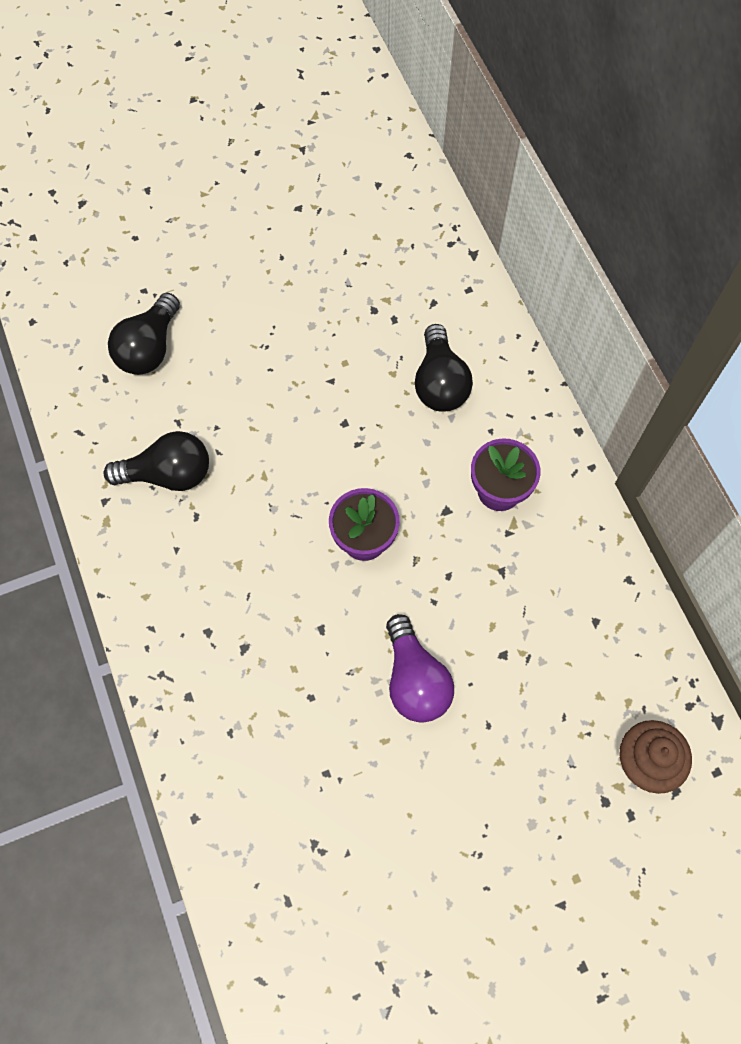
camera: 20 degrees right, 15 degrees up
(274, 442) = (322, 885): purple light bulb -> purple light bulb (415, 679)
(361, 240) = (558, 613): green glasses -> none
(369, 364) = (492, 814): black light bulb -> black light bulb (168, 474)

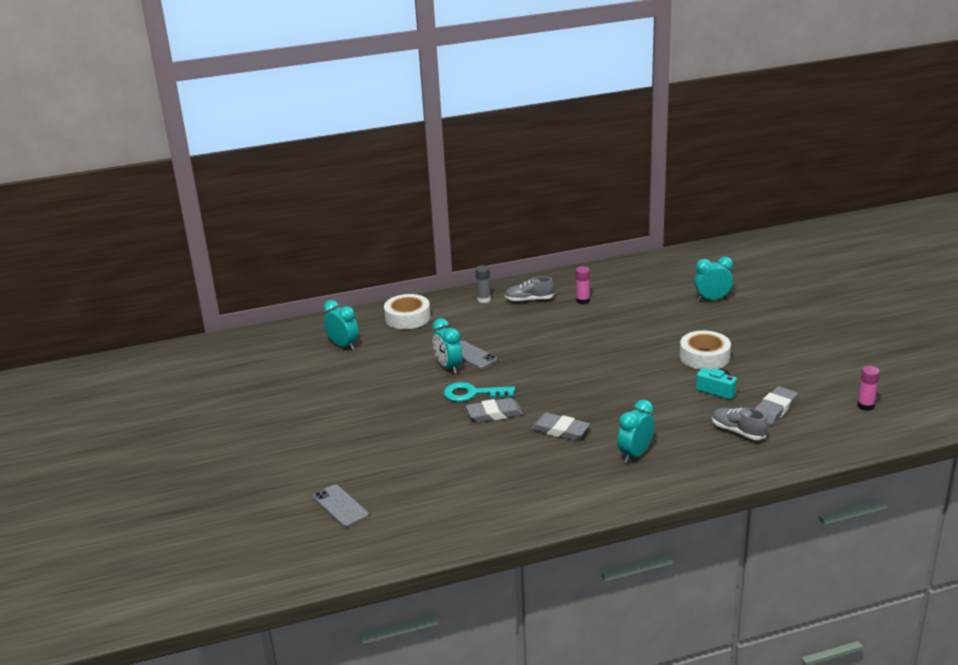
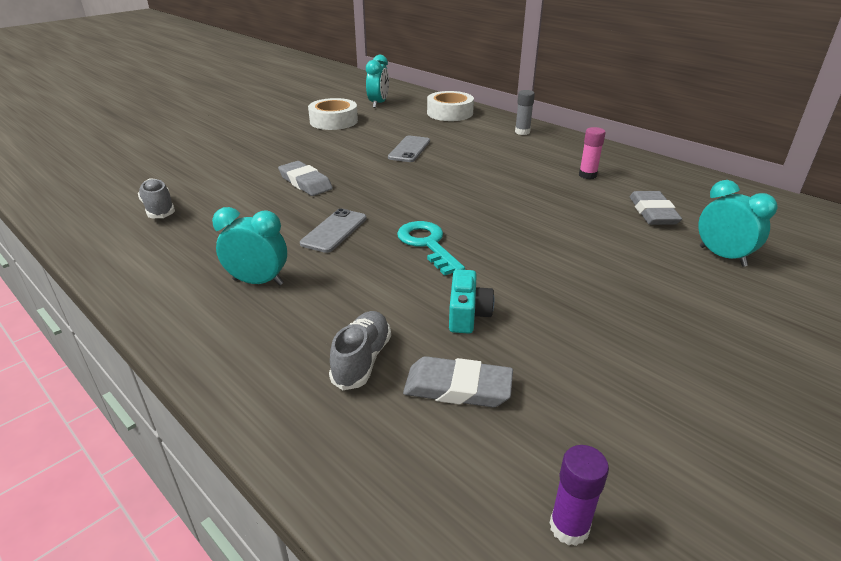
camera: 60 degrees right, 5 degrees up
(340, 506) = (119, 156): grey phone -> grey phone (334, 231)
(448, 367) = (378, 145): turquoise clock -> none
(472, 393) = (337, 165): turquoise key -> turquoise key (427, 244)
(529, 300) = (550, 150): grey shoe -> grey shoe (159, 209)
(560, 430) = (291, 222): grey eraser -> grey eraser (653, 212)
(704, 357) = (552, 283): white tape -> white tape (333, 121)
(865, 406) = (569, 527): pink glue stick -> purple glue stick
+ + + +
What is needed is every entry written out word for word, with no pictures.

camera: 20 degrees right, 15 degrees up
(274, 442) = (322, 885): purple light bulb -> purple light bulb (415, 679)
(361, 240) = (558, 613): green glasses -> none
(369, 364) = (492, 814): black light bulb -> black light bulb (168, 474)

camera: 60 degrees right, 5 degrees up
(340, 506) = (119, 156): grey phone -> grey phone (334, 231)
(448, 367) = (378, 145): turquoise clock -> none
(472, 393) = (337, 165): turquoise key -> turquoise key (427, 244)
(529, 300) = (550, 150): grey shoe -> grey shoe (159, 209)
(560, 430) = (291, 222): grey eraser -> grey eraser (653, 212)
(704, 357) = (552, 283): white tape -> white tape (333, 121)
(865, 406) = (569, 527): pink glue stick -> purple glue stick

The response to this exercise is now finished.